Problem requirements: Leaving the pictures out, print the lines from the first line of the listing through the line containing "R109: 4.3k (3V3, NET16) -> none", exactly as they read, and no others.

Records provided:
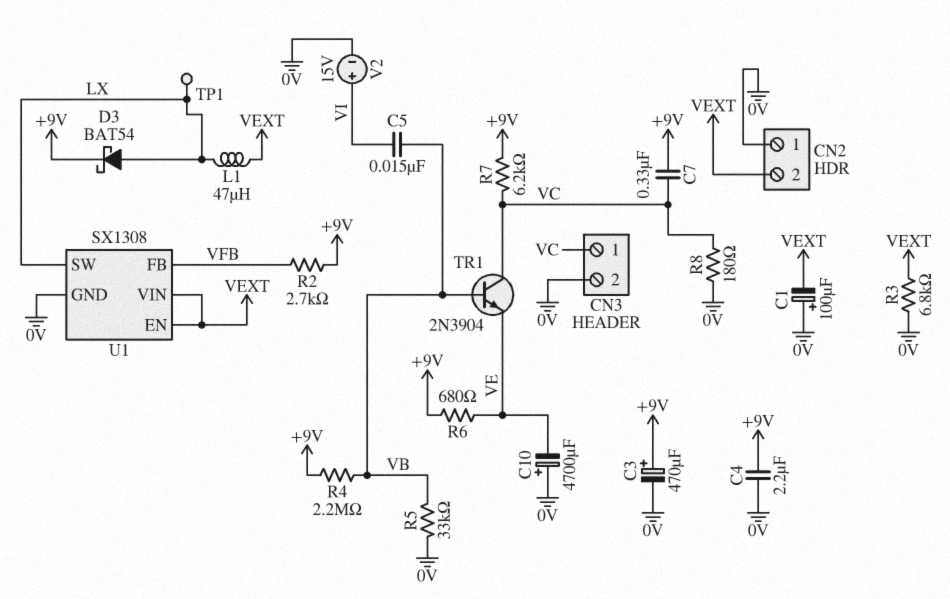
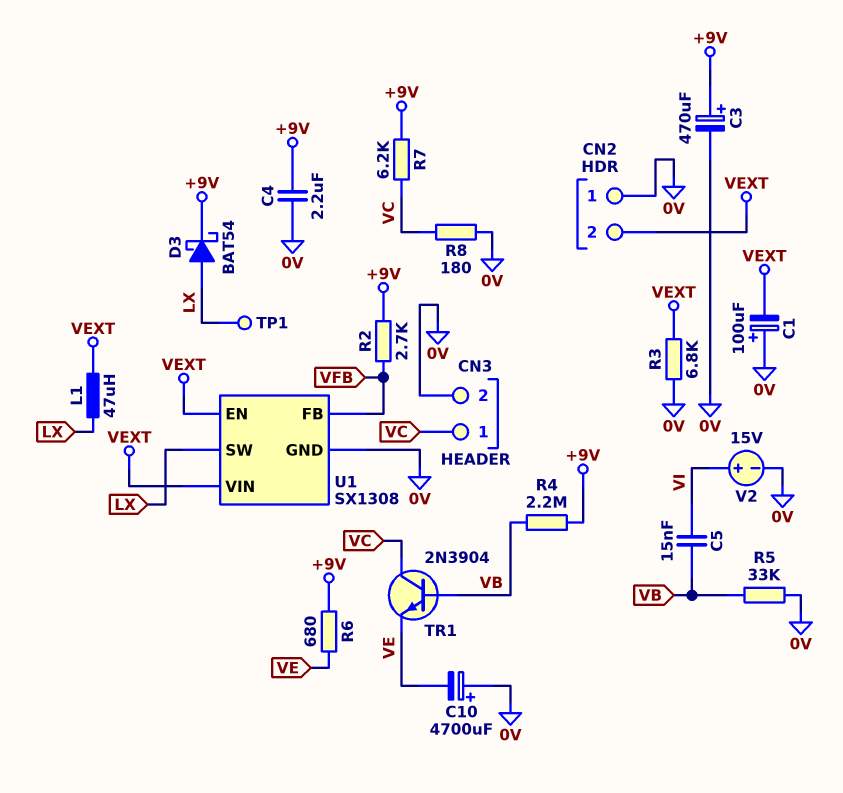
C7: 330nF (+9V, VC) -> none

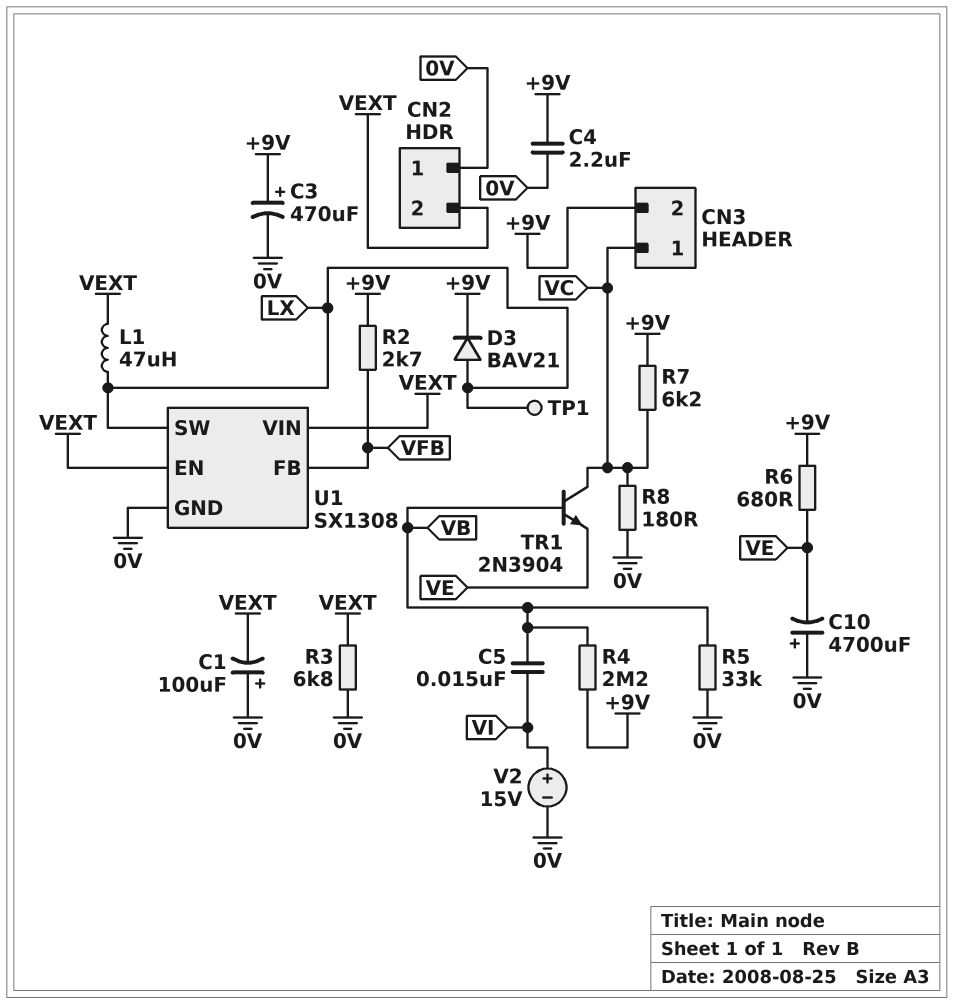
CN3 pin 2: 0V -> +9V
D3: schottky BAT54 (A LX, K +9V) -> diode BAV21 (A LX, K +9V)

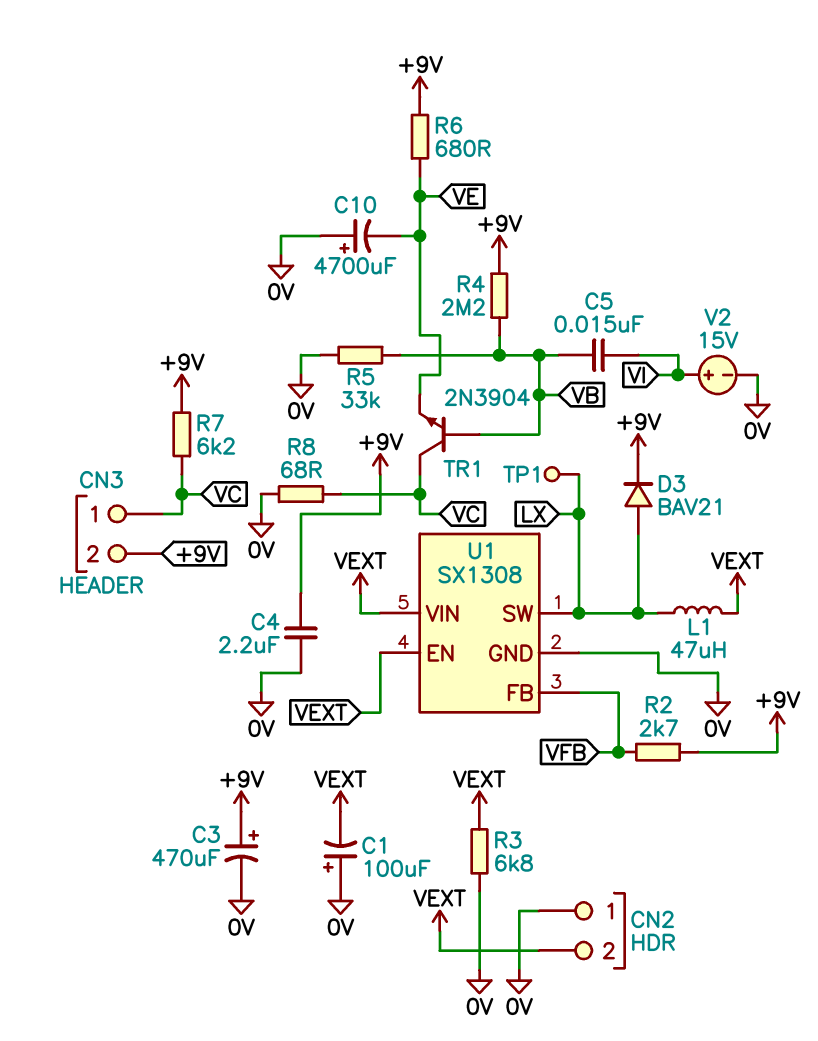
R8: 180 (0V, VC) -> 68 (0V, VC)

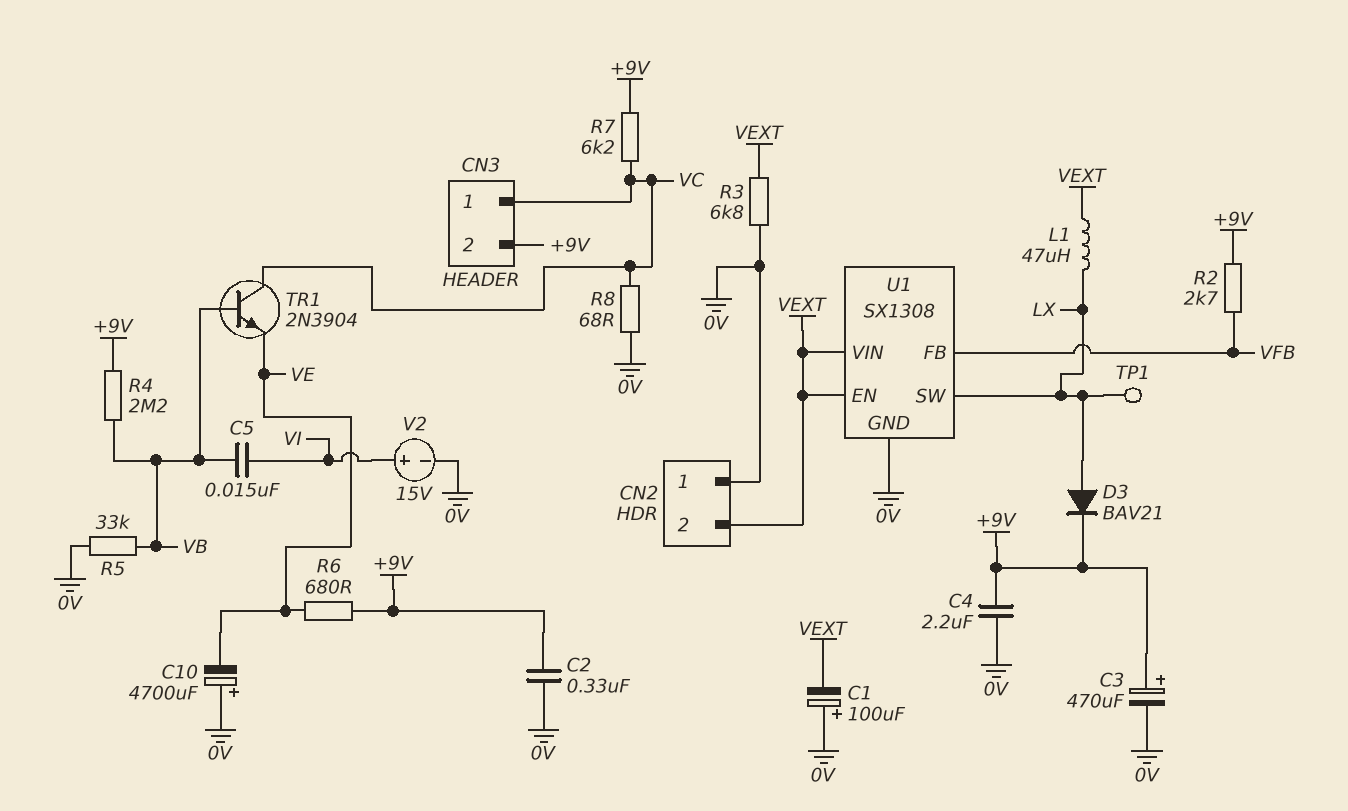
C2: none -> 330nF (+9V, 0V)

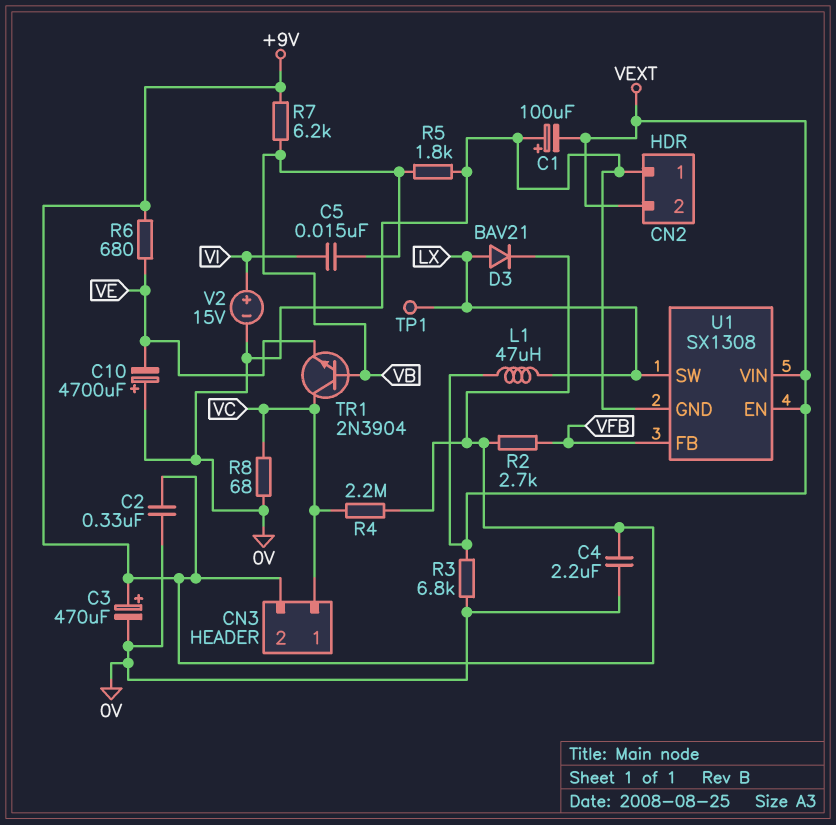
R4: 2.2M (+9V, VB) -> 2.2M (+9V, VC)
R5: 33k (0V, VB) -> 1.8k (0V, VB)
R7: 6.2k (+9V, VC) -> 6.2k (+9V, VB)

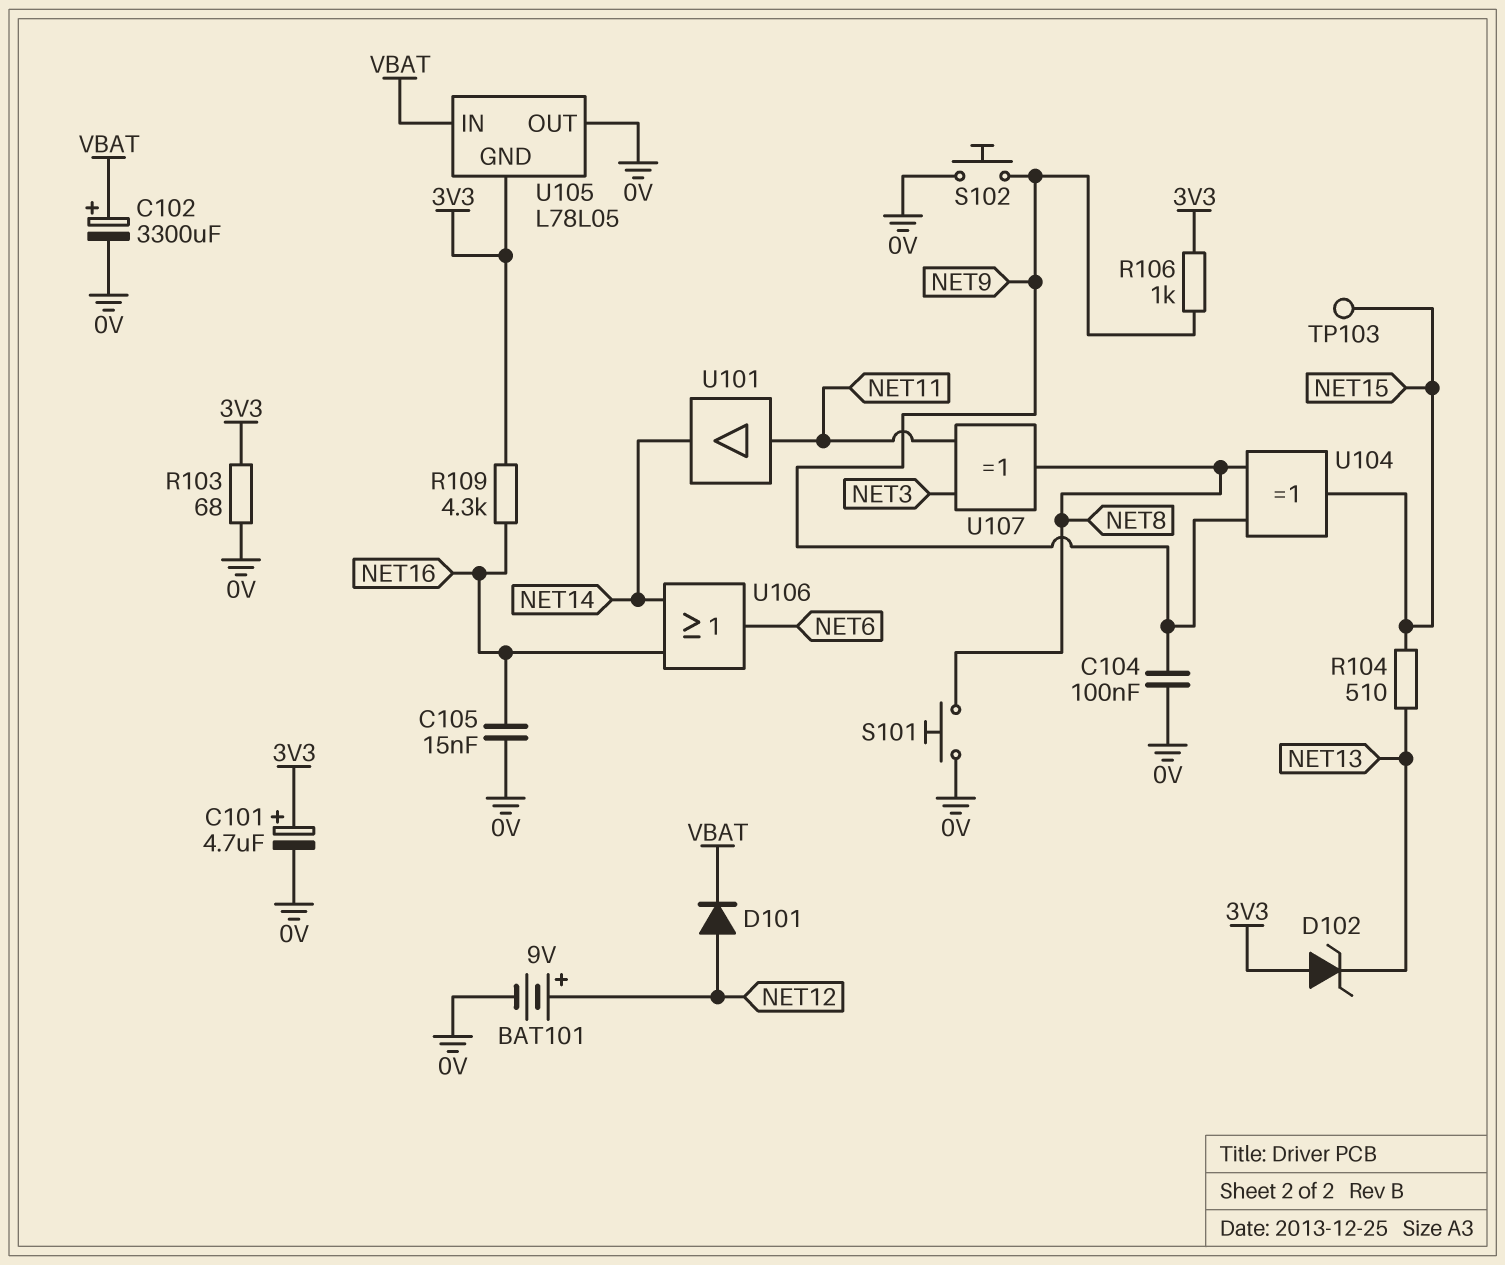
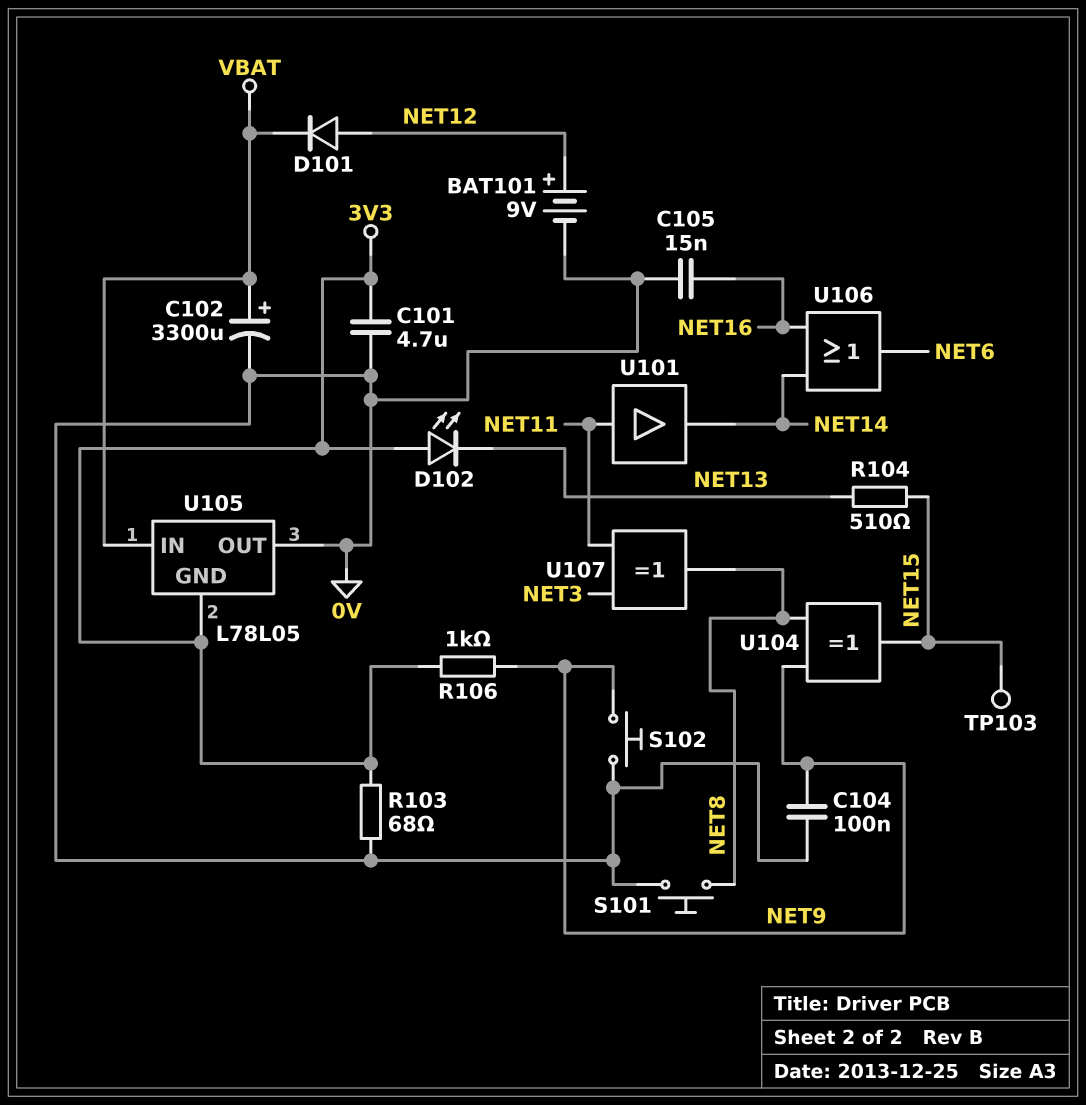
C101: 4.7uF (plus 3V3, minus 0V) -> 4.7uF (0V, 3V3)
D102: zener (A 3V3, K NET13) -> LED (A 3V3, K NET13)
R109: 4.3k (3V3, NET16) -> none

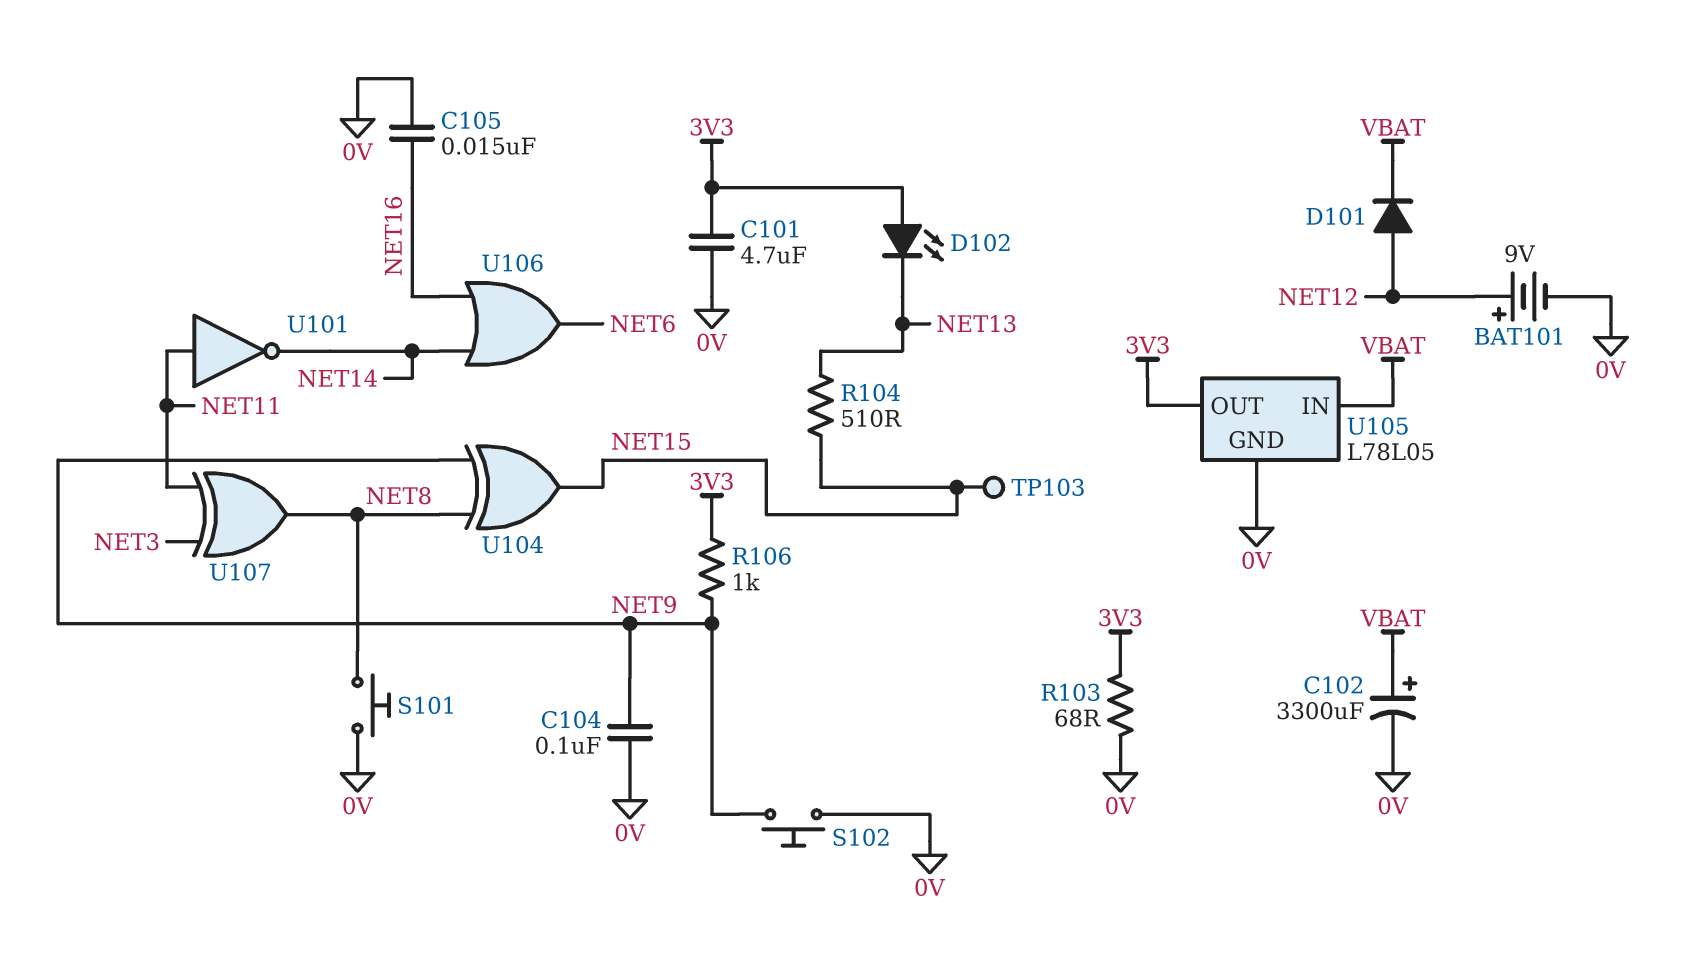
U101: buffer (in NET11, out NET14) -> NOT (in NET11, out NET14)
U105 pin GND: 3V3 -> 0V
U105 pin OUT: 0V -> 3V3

Task solution:
C7: 330nF (+9V, VC) -> none

CN3 pin 2: 0V -> +9V
D3: schottky BAT54 (A LX, K +9V) -> diode BAV21 (A LX, K +9V)

R8: 180 (0V, VC) -> 68 (0V, VC)

C2: none -> 330nF (+9V, 0V)

R4: 2.2M (+9V, VB) -> 2.2M (+9V, VC)
R5: 33k (0V, VB) -> 1.8k (0V, VB)
R7: 6.2k (+9V, VC) -> 6.2k (+9V, VB)

C101: 4.7uF (plus 3V3, minus 0V) -> 4.7uF (0V, 3V3)
D102: zener (A 3V3, K NET13) -> LED (A 3V3, K NET13)
R109: 4.3k (3V3, NET16) -> none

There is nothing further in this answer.